_Task instructions_
Please reproduce the lines of the records below from the one holding "black rumise (557,288)" through the one holding "brown vikeda (393,231)", inclusive, skipping all pictures.

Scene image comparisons

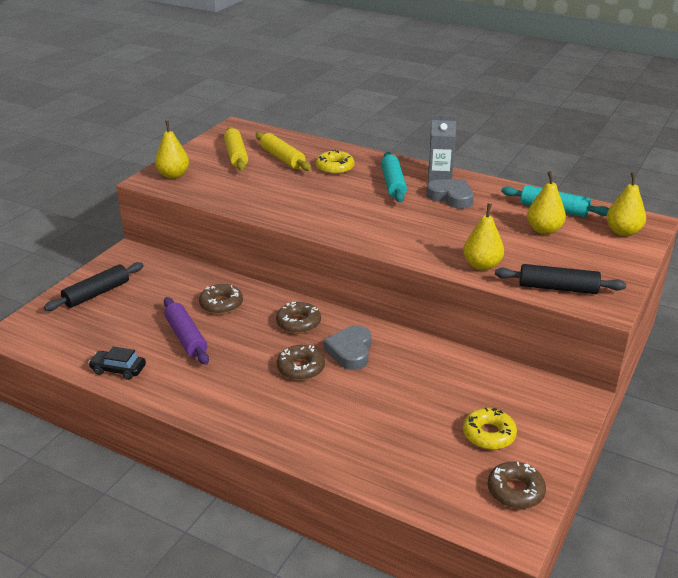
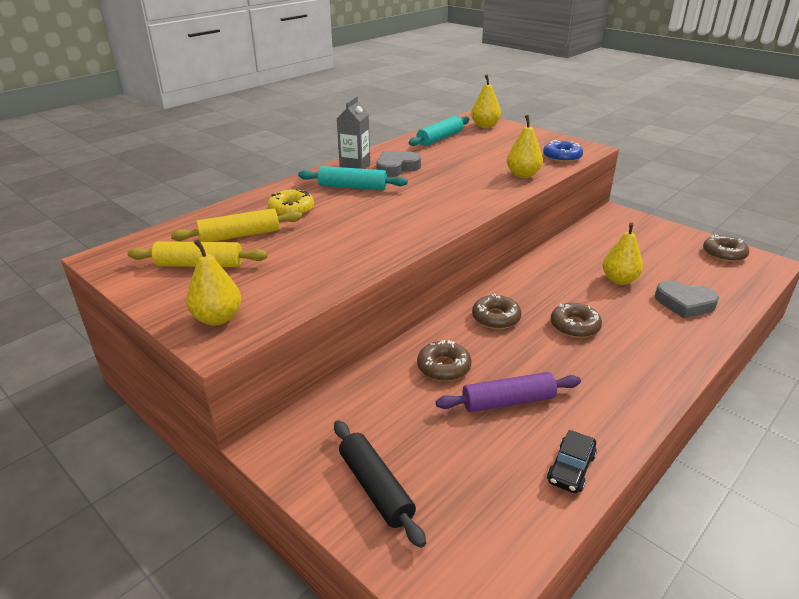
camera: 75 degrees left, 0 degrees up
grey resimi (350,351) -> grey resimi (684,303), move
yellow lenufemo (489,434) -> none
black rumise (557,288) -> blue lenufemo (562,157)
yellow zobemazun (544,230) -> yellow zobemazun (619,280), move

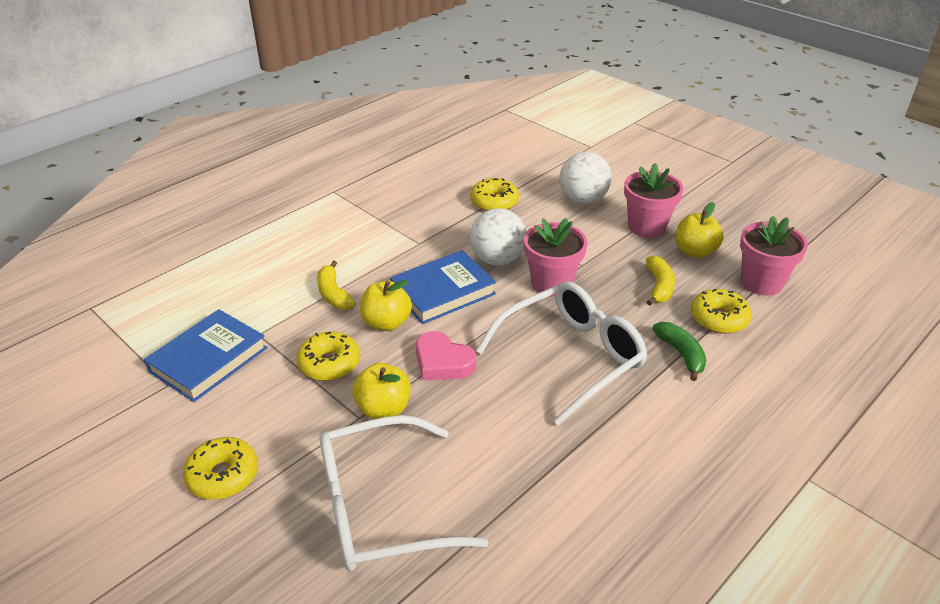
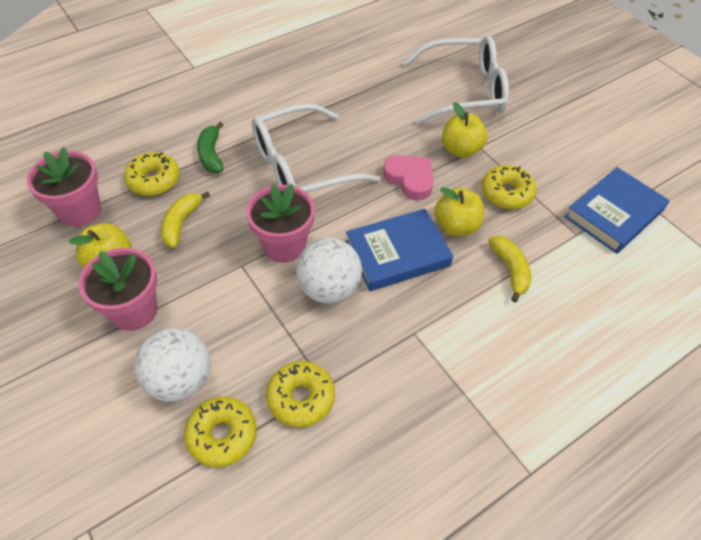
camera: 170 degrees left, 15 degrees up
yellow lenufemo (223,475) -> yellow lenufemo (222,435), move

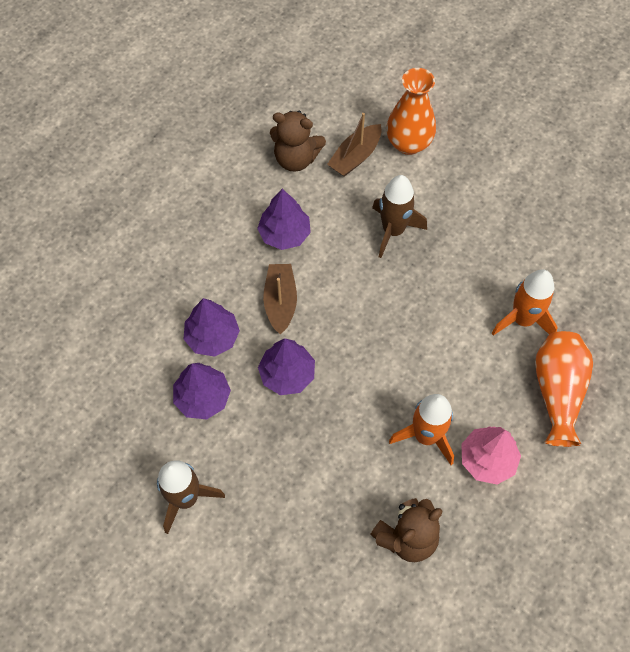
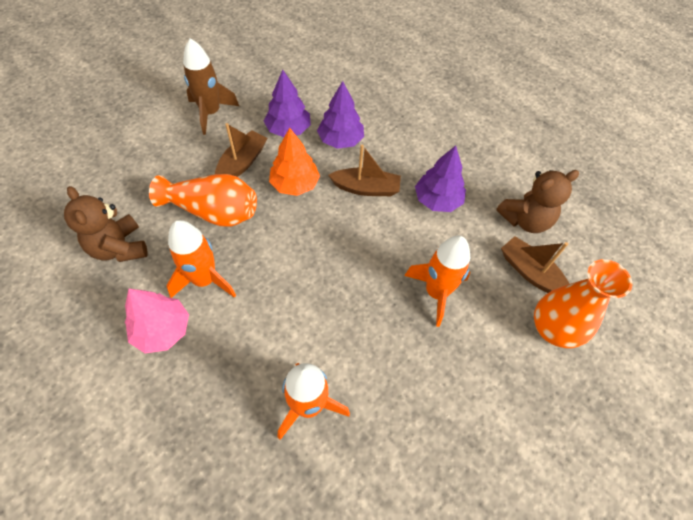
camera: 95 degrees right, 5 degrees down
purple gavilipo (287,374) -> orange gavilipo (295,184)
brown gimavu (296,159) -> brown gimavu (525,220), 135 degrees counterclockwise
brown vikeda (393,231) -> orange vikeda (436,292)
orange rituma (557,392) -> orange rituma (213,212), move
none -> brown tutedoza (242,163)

_Answer box_
black rumise (557,288) -> blue lenufemo (562,157)
yellow zobemazun (544,230) -> yellow zobemazun (619,280), move

camera: 170 degrees left, 15 degrees up
yellow lenufemo (223,475) -> yellow lenufemo (222,435), move

camera: 95 degrees right, 5 degrees down
purple gavilipo (287,374) -> orange gavilipo (295,184)
brown gimavu (296,159) -> brown gimavu (525,220), 135 degrees counterclockwise
brown vikeda (393,231) -> orange vikeda (436,292)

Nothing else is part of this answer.